Prompt:
From the line with "IMU1 pin INT: D0 -> D8" to the line with "LUX pin SCL: D1 -> D6", retype each line exactly as it stands in the records below, but skip the pictures.

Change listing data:
_ _ _ _ _ _ _

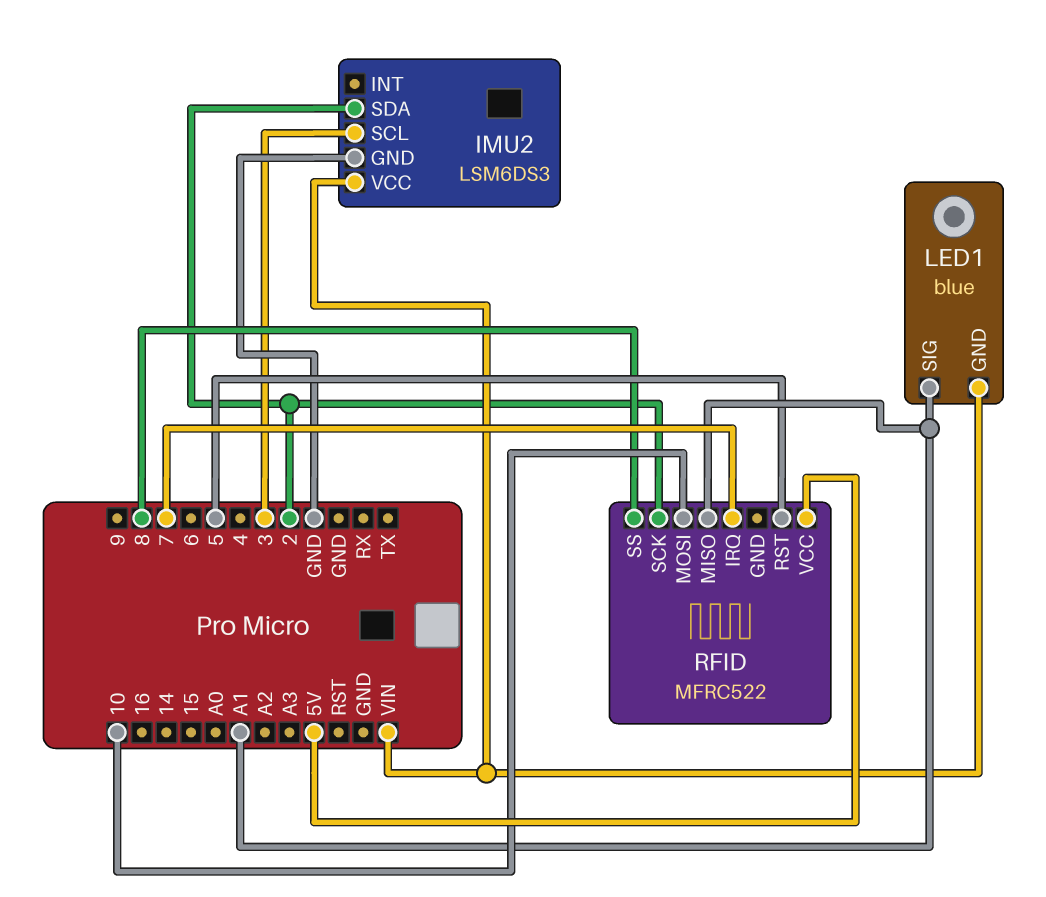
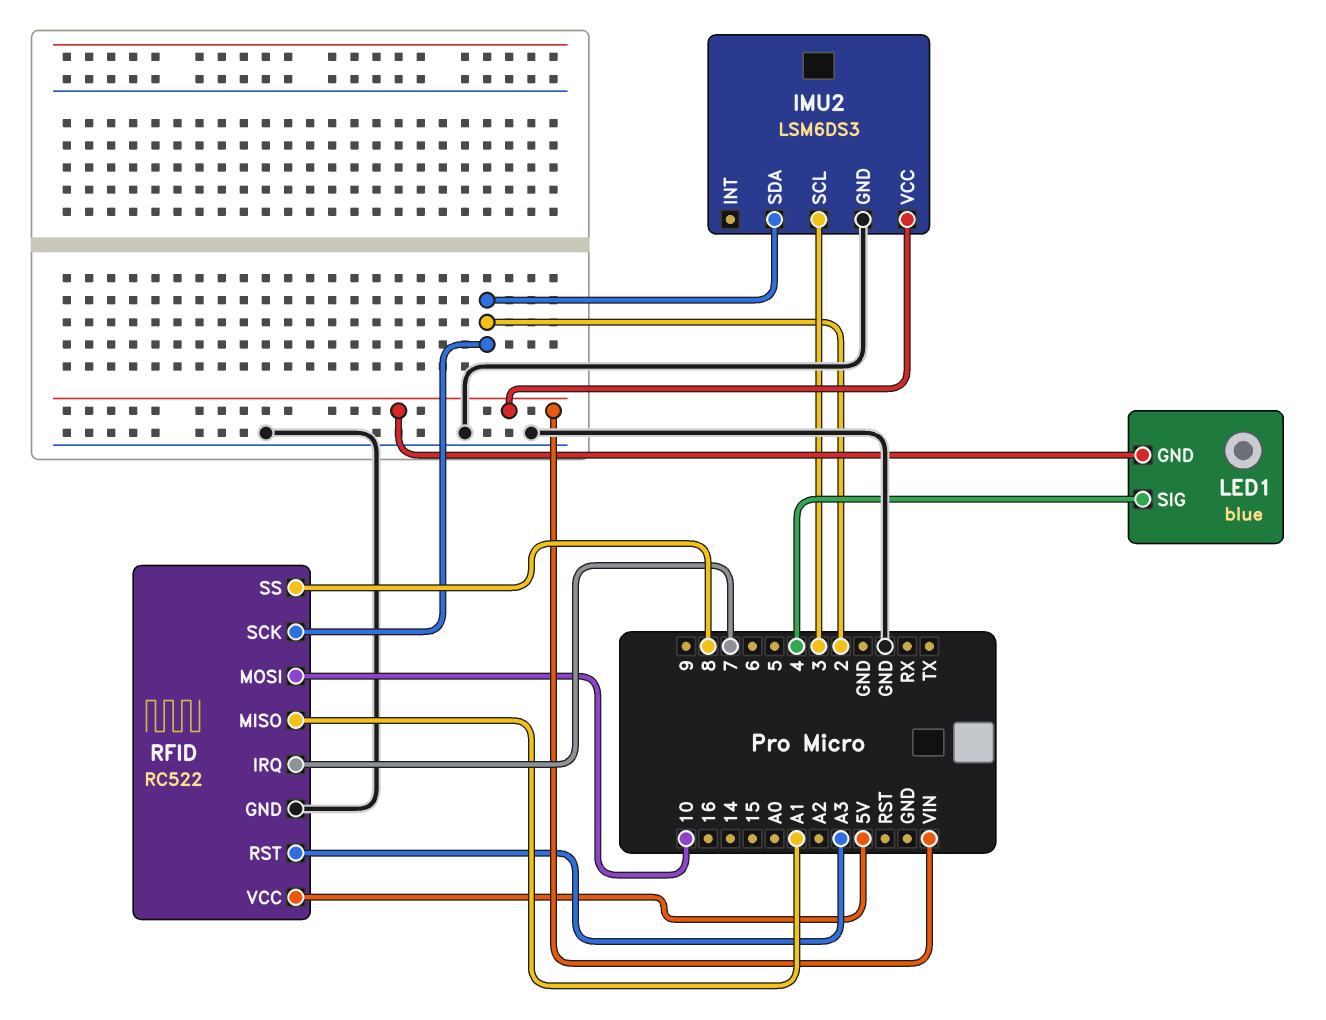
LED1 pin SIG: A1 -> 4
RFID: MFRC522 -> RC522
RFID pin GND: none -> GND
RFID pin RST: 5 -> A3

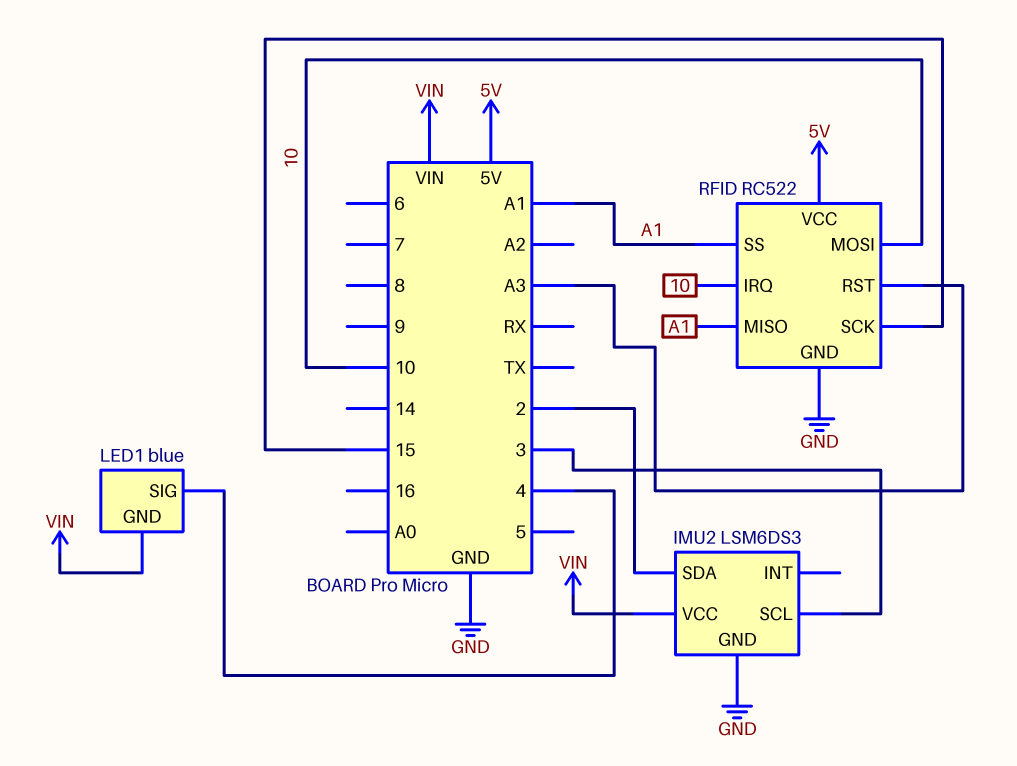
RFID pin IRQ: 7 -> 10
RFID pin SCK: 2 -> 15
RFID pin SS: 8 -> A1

_ _ _ _ _ _ _

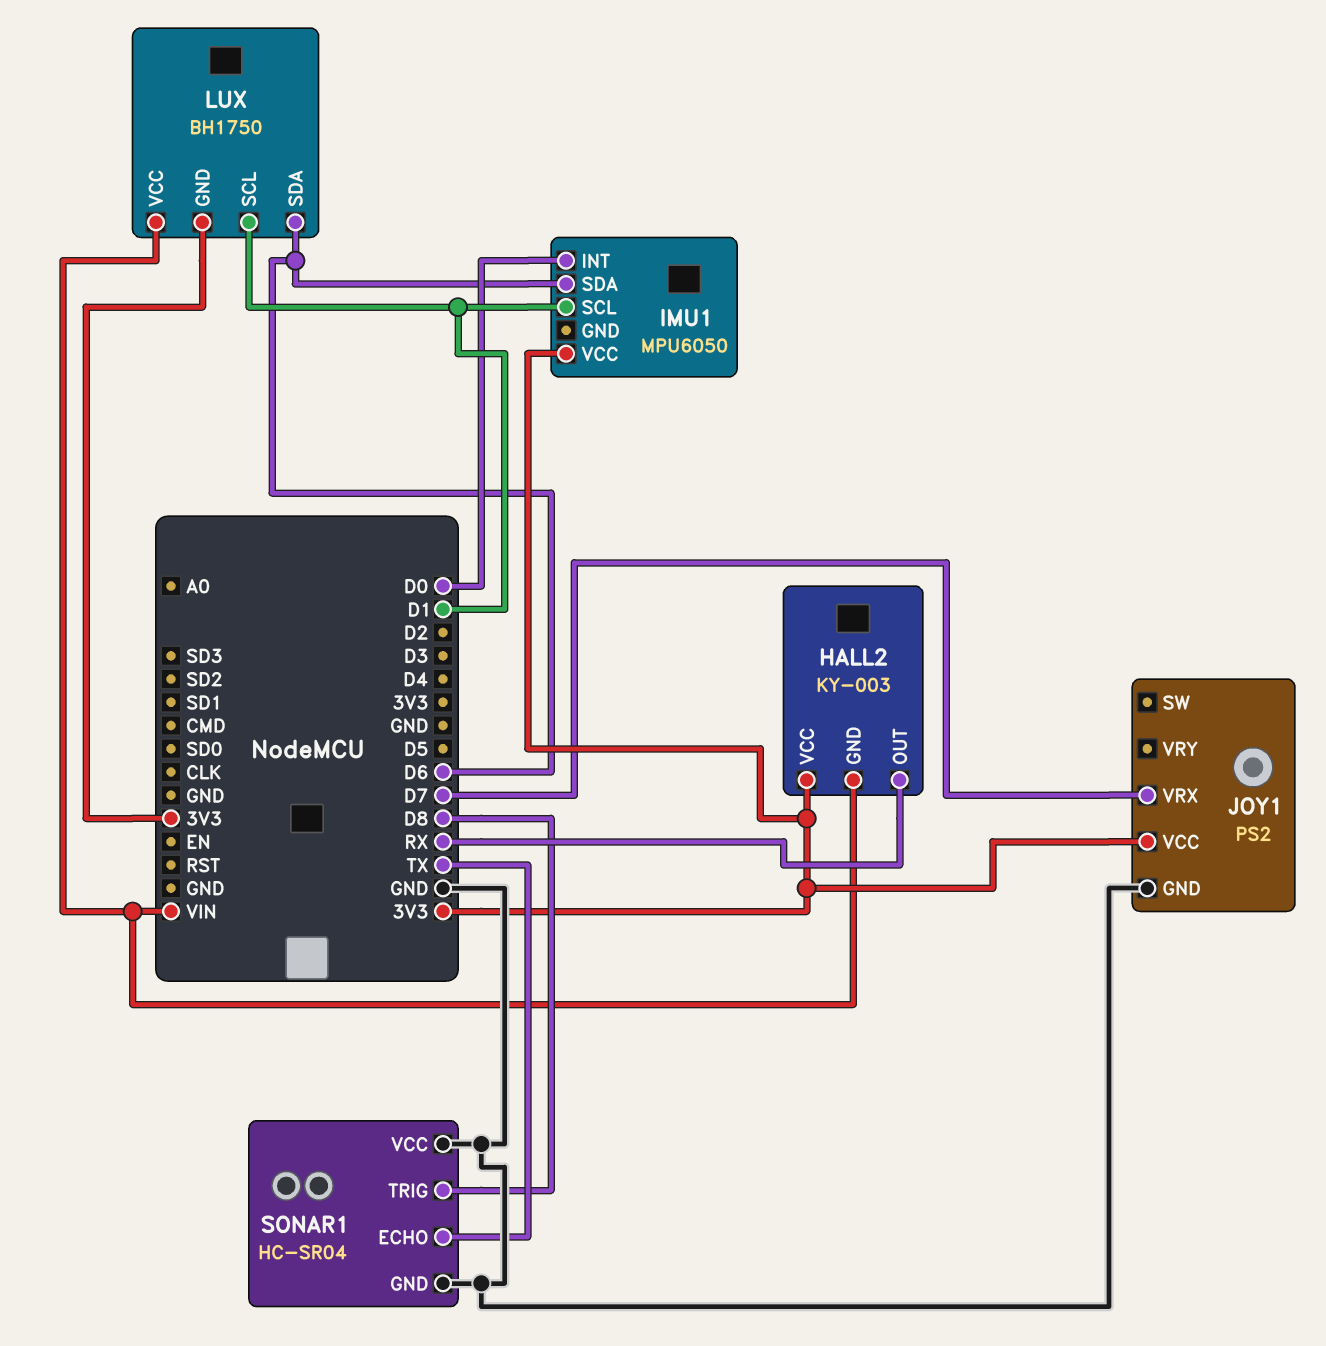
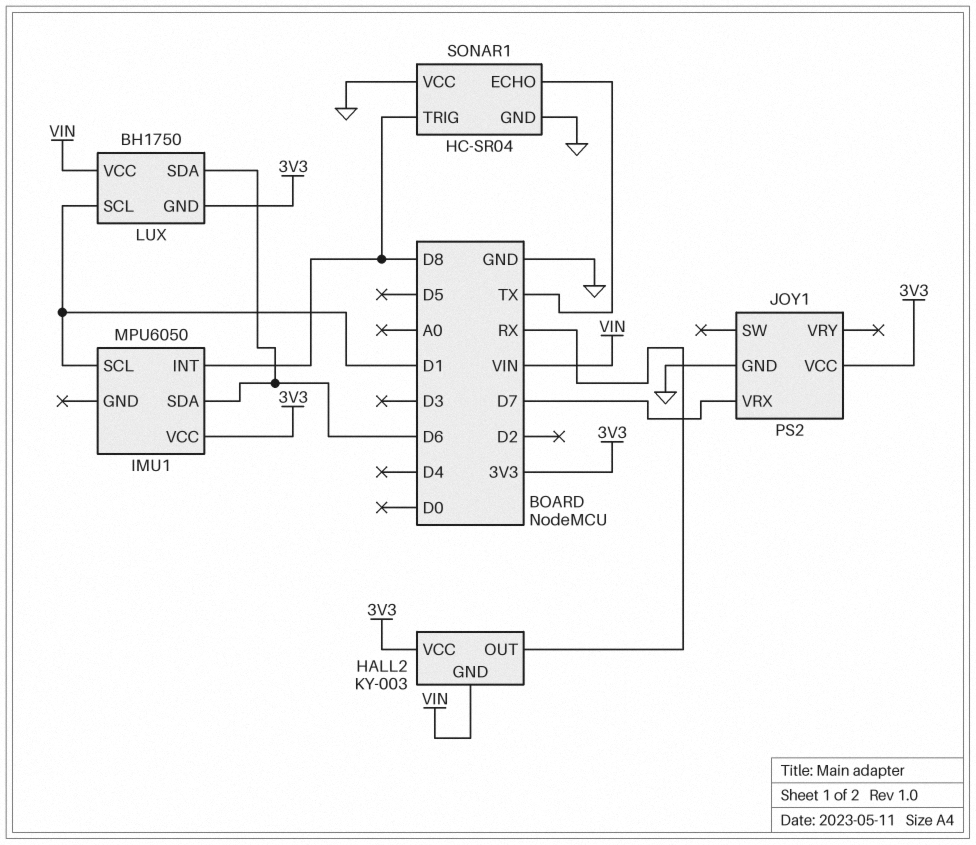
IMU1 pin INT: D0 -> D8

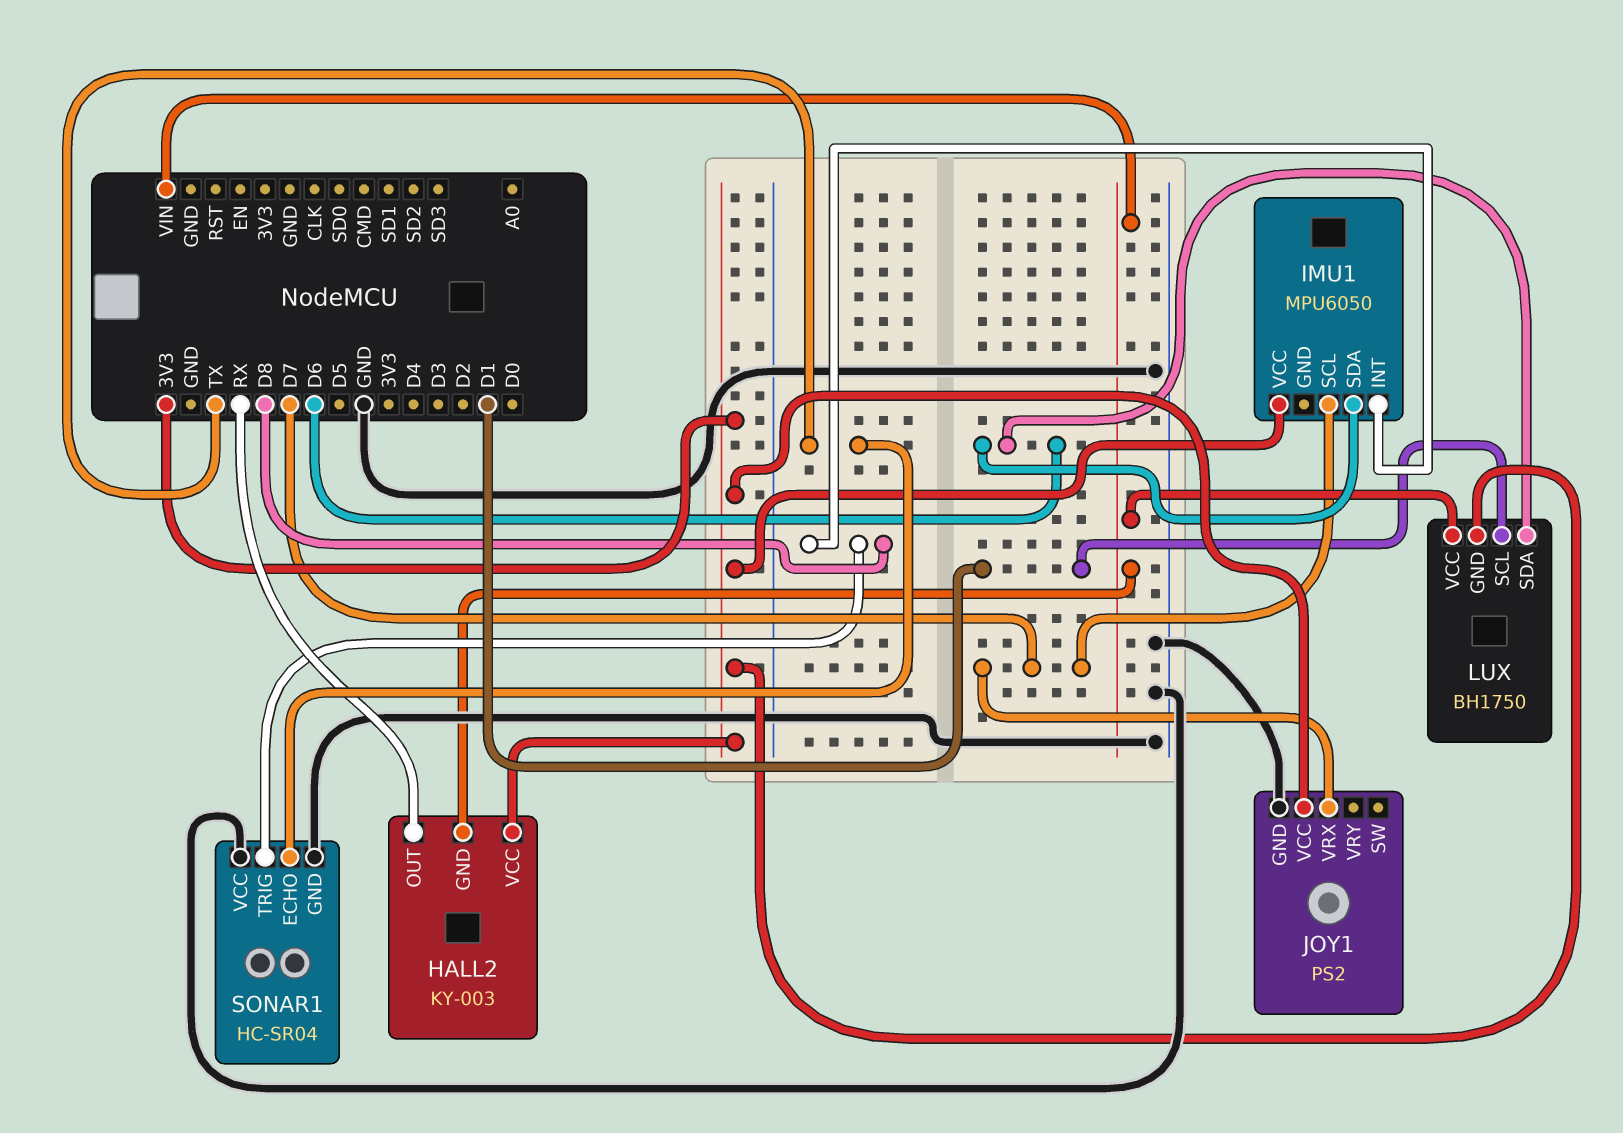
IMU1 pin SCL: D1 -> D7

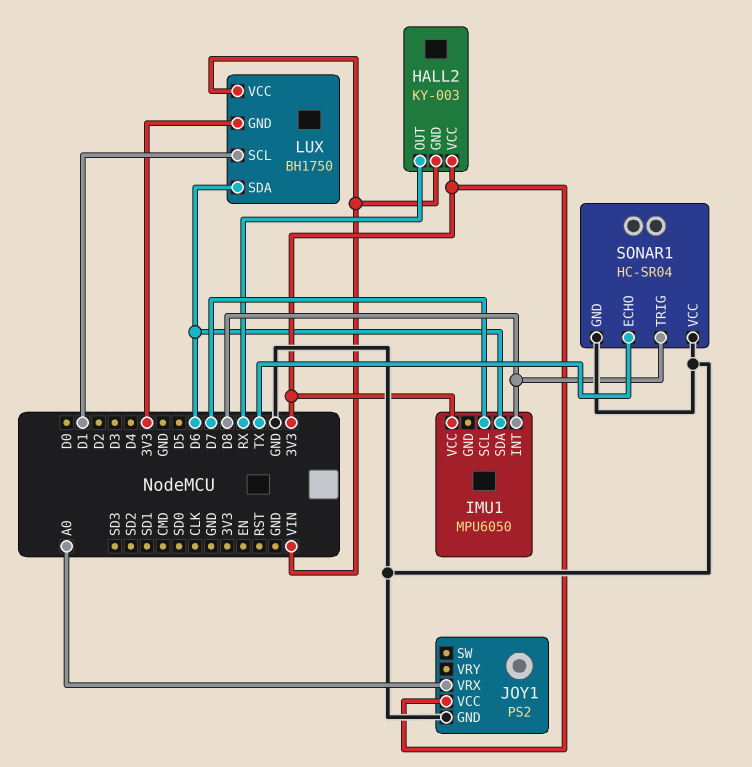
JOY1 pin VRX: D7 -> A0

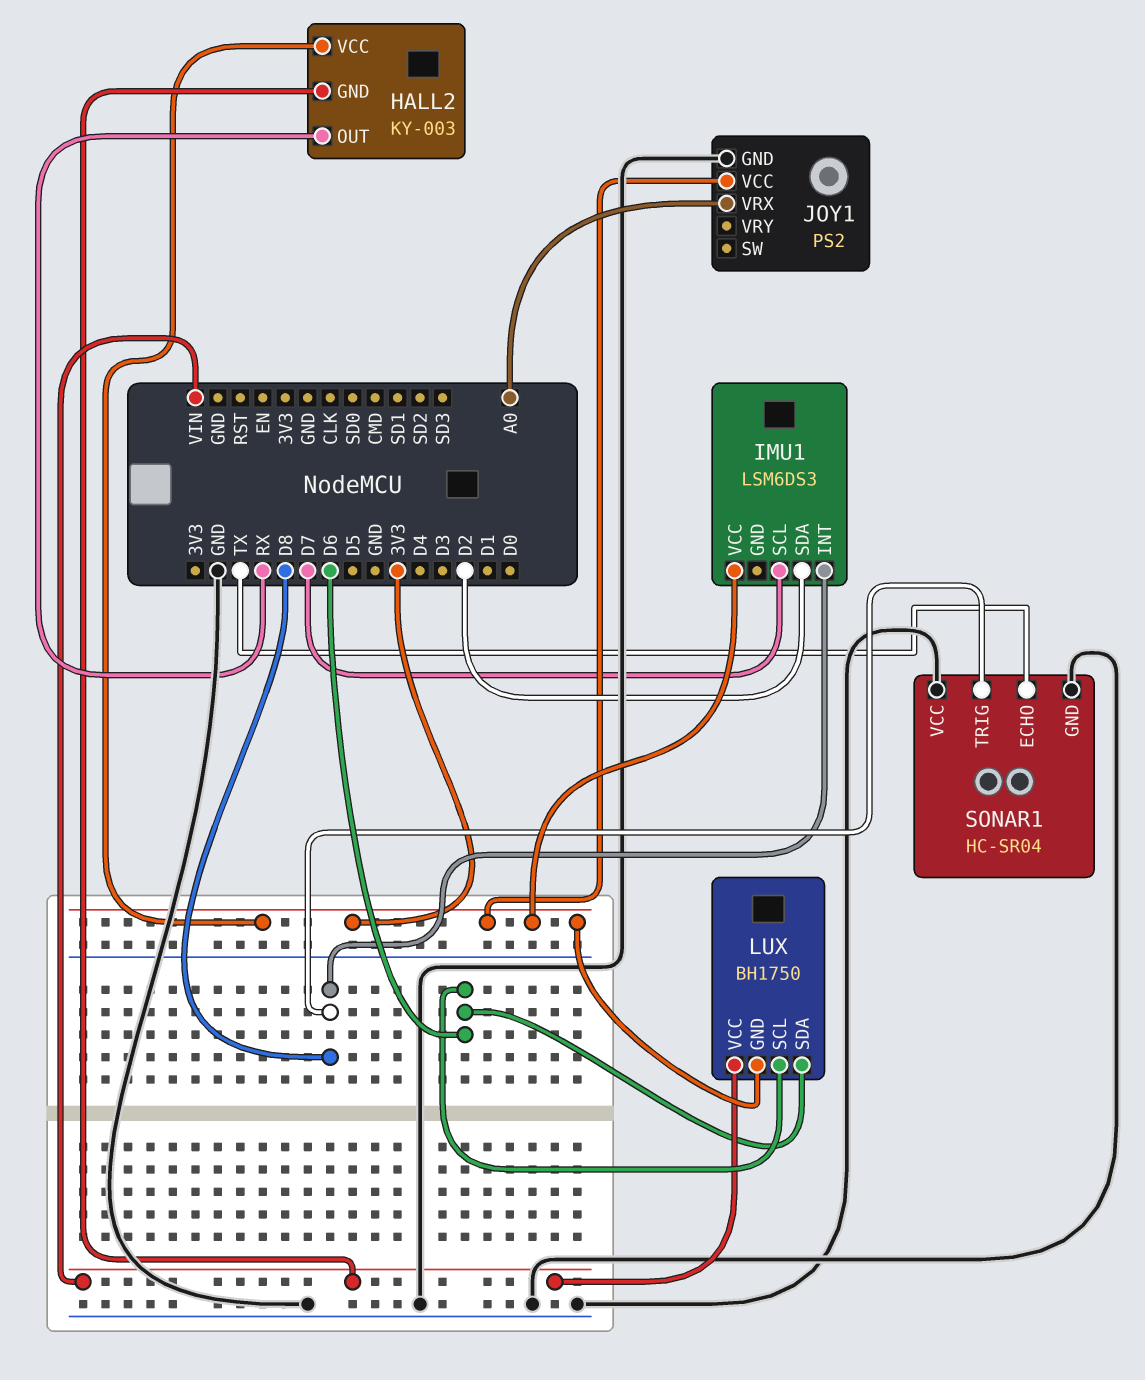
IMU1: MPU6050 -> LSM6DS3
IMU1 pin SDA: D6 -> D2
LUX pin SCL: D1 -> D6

_ _ _ _ _ _ _

Response to this task:
IMU1 pin INT: D0 -> D8

IMU1 pin SCL: D1 -> D7

JOY1 pin VRX: D7 -> A0

IMU1: MPU6050 -> LSM6DS3
IMU1 pin SDA: D6 -> D2
LUX pin SCL: D1 -> D6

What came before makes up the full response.